Task directions:
Going through the entries below, count each line that holds "switch" and give only the total.

[Content revision data]
····················
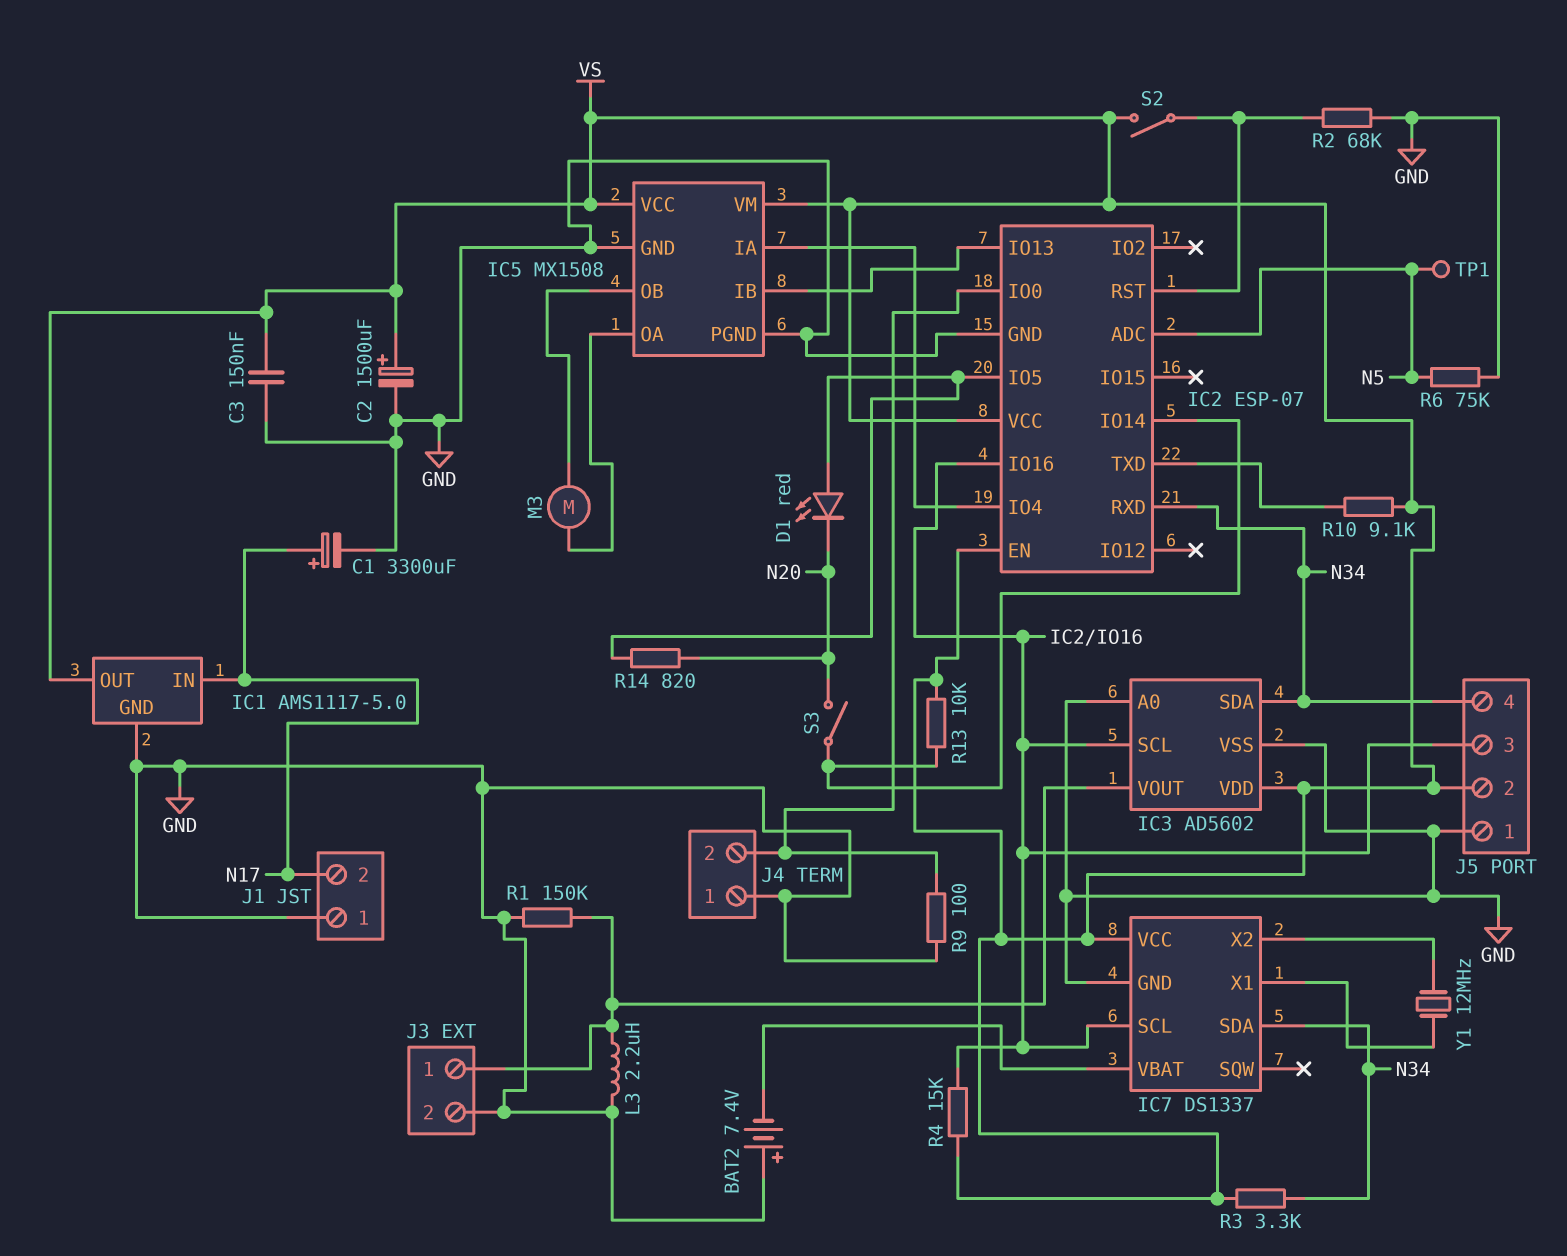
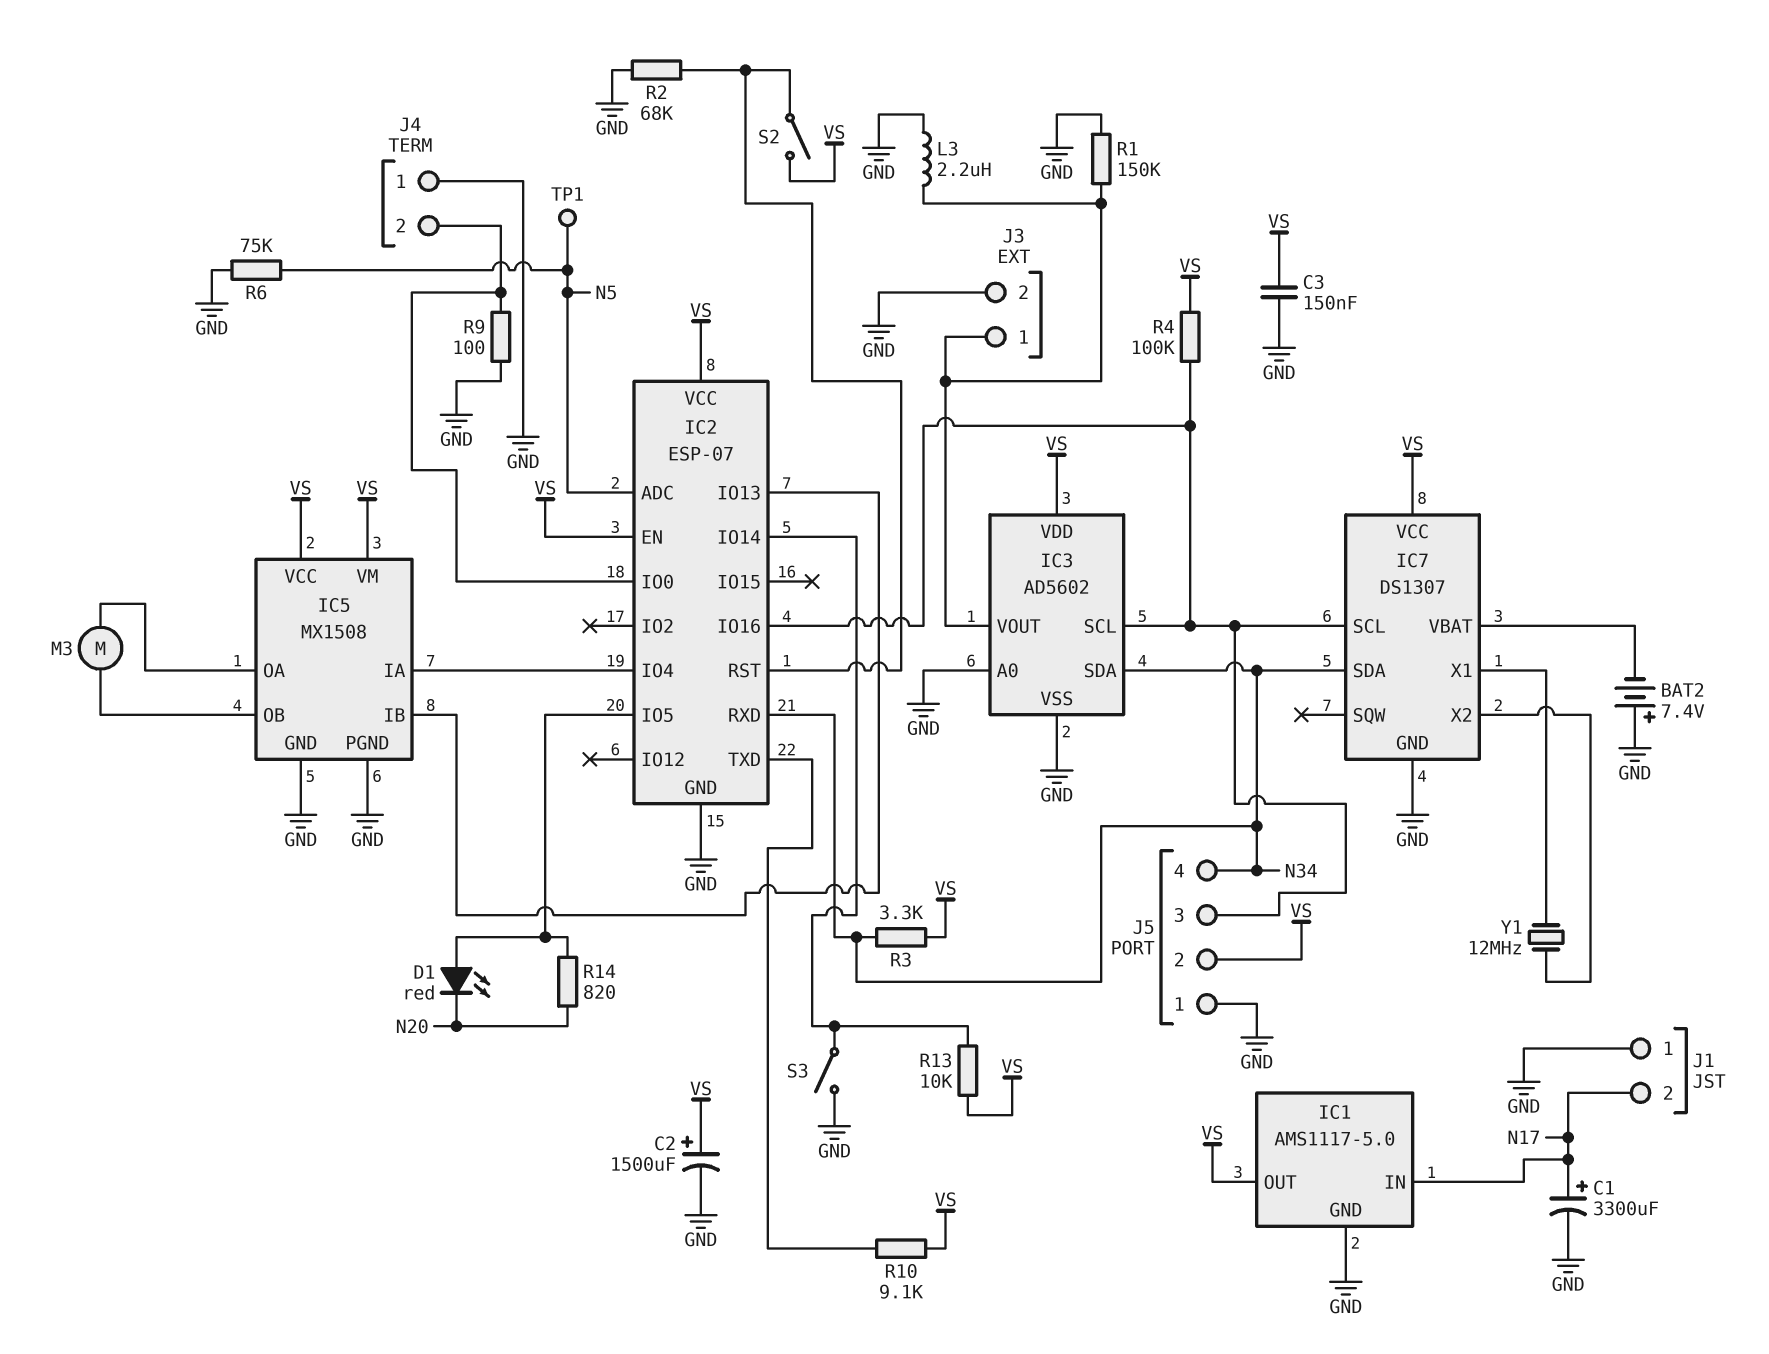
IC7: DS1337 -> DS1307
R4: 15k (IC2/IO16, VS) -> 100k (IC2/IO16, VS)
S3: switch (IC2/IO14, N20) -> switch (GND, IC2/IO14)

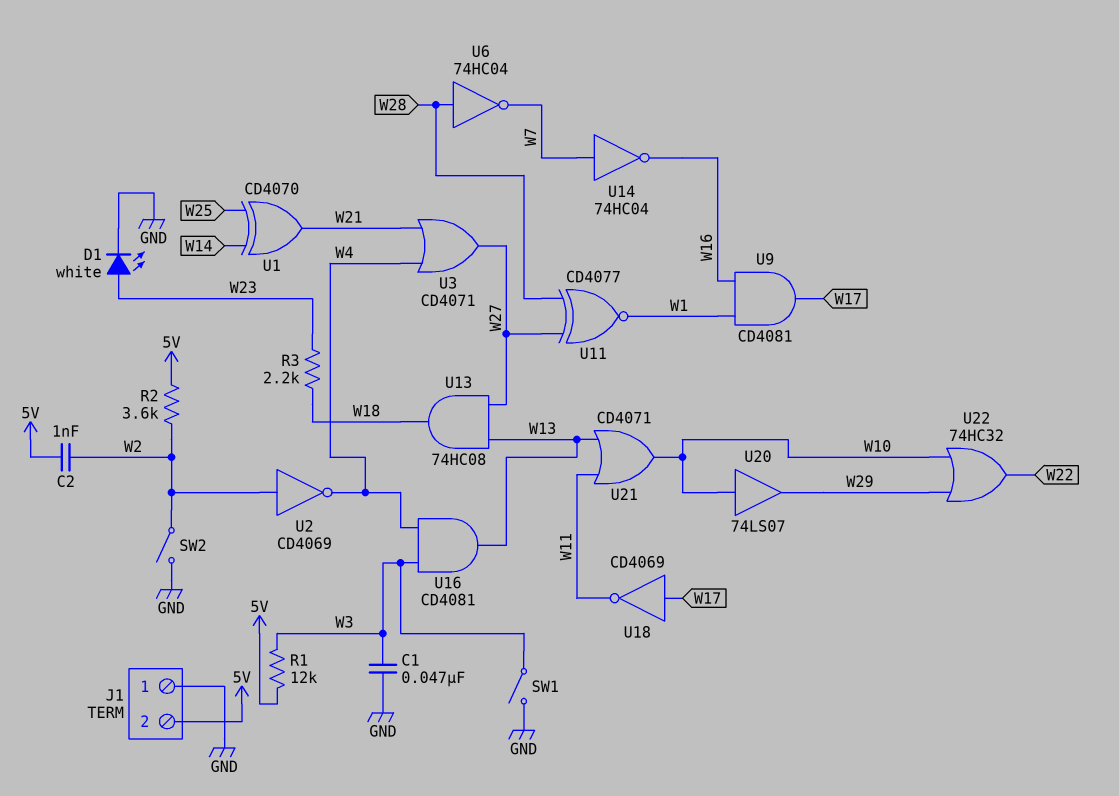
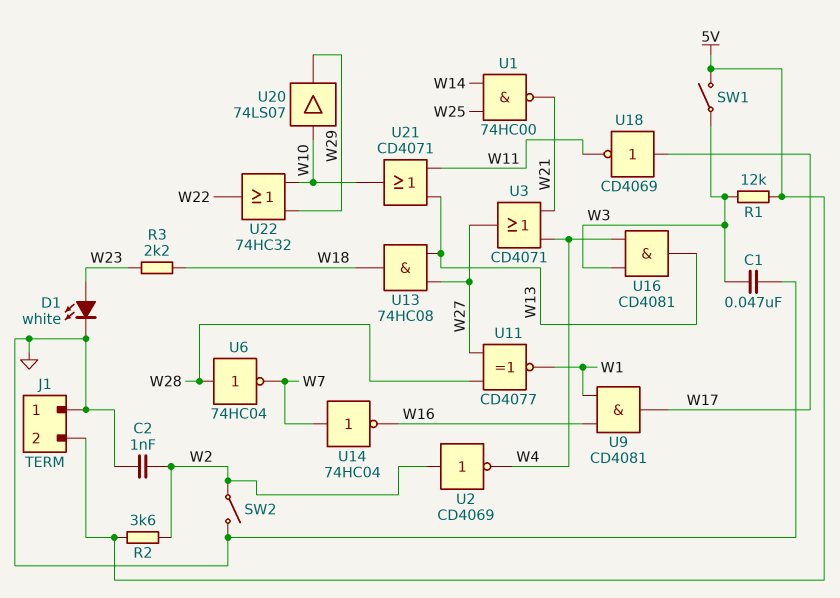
C2: 1nF (5V, W2) -> 1nF (GND, W2)
SW1: switch (GND, W3) -> switch (5V, W3)
U1: XOR CD4070 (in W14, in W25, out W21) -> NAND 74HC00 (in W14, in W25, out W21)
····················
Task response:
2